- THE PROBLEM -
Exactly the lines below, starting with the one containing "yellow square: (36, 774) -> (15, 373), moved" and going on through the one containing "yellow triangle: (283, 433)", must be reproduced, both ends included, and no pictures with them.

········

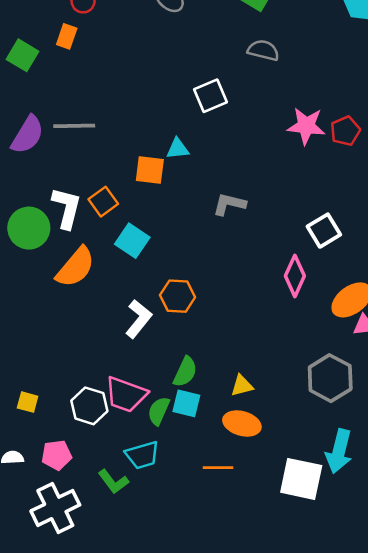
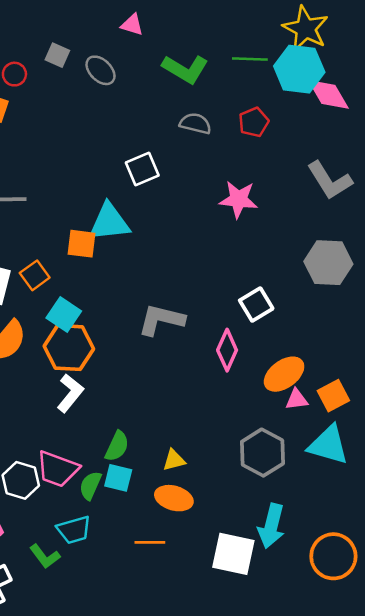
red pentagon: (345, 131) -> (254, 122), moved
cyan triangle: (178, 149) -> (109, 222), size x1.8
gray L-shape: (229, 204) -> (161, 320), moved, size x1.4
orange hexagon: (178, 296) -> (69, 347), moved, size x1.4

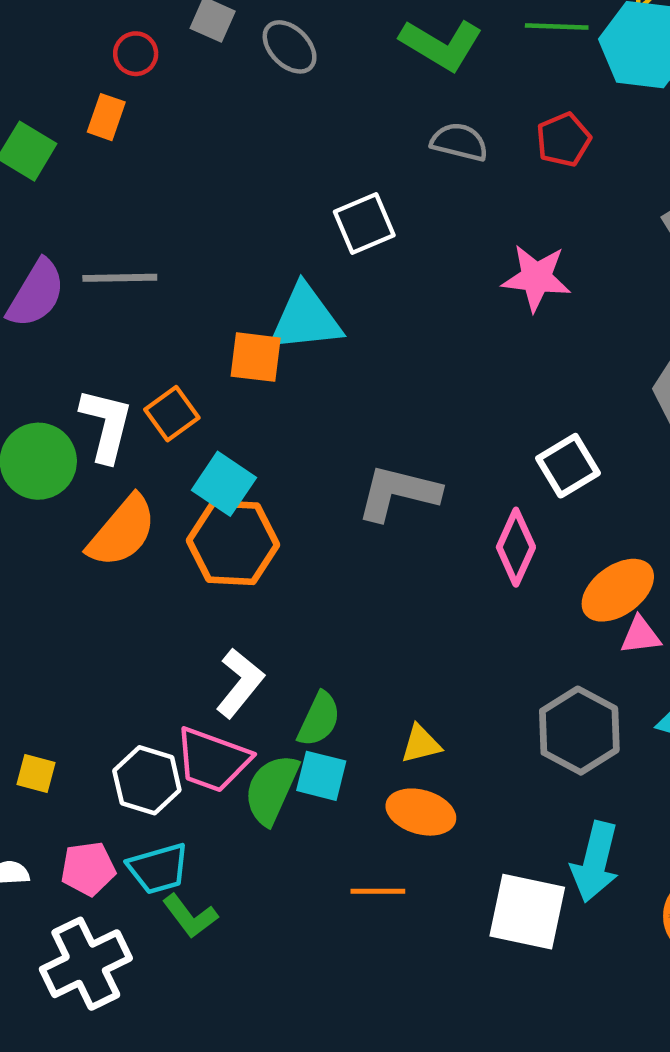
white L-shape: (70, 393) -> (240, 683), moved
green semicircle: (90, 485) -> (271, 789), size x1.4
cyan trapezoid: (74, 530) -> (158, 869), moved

········

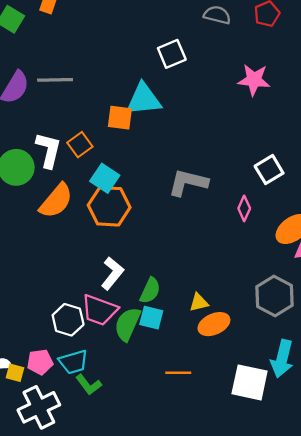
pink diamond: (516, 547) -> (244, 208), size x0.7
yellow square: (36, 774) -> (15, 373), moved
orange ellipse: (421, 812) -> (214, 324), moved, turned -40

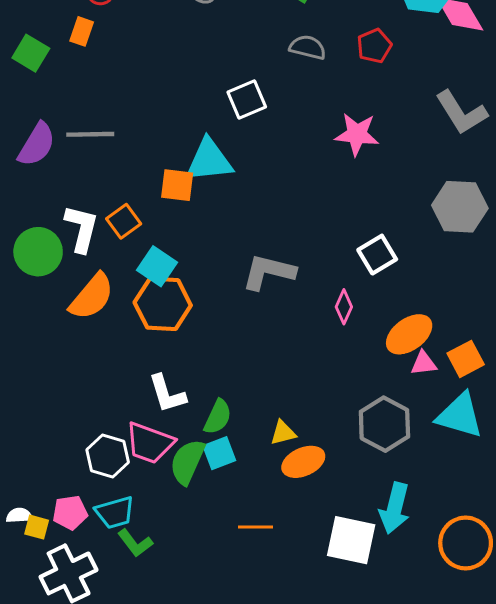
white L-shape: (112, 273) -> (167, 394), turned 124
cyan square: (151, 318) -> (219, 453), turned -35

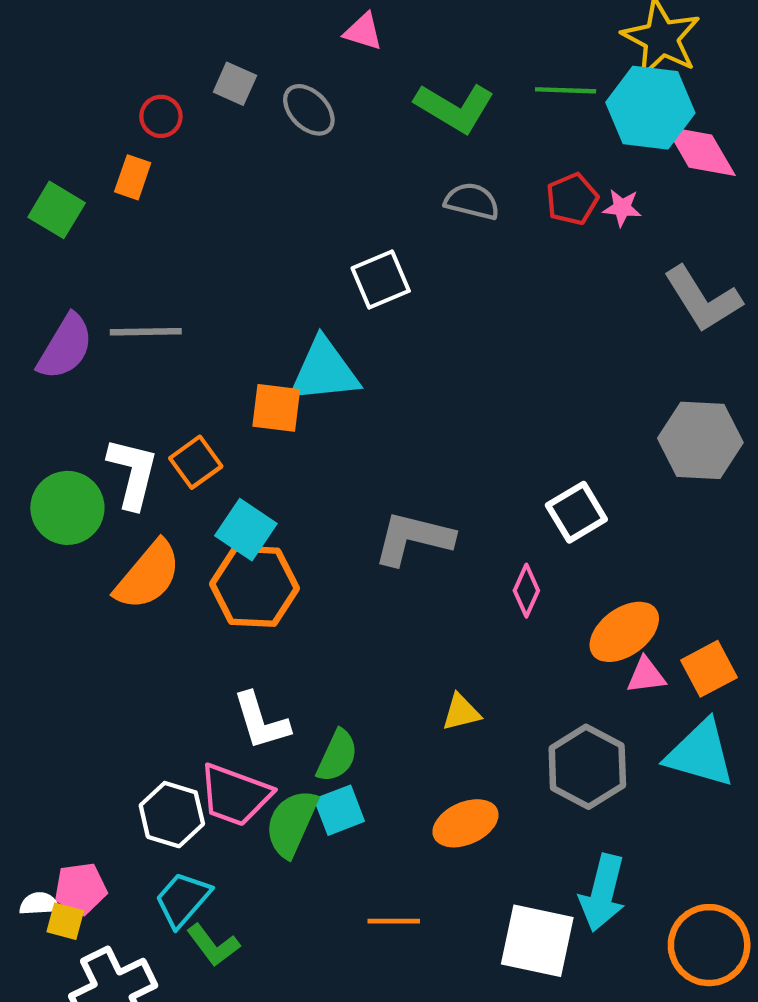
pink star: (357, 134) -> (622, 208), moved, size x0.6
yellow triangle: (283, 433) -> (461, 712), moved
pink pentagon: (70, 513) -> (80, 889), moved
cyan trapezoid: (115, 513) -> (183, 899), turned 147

········

- RESULT FOR THIS TASK -
yellow square: (36, 774) -> (15, 373), moved
orange ellipse: (421, 812) -> (214, 324), moved, turned -40

white L-shape: (112, 273) -> (167, 394), turned 124
cyan square: (151, 318) -> (219, 453), turned -35

pink star: (357, 134) -> (622, 208), moved, size x0.6
yellow triangle: (283, 433) -> (461, 712), moved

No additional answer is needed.